Task to carry out: Your answer must consist of exactly the lines below, starting with the line with "none -> brown boat [594,311,663,429]" and going on through the line with "none -> pink robot [775,215,818,289]", and nothing else.

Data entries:
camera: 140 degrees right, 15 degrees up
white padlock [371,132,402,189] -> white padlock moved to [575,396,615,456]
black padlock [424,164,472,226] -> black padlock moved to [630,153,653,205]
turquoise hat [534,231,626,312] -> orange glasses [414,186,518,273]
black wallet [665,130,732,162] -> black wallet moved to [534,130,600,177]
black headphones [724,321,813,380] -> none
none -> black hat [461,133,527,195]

--

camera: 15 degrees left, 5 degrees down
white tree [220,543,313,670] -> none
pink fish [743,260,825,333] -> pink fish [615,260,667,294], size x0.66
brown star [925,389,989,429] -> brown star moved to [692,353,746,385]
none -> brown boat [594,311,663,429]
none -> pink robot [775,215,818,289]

Finished exercise:
none -> brown boat [594,311,663,429]
none -> pink robot [775,215,818,289]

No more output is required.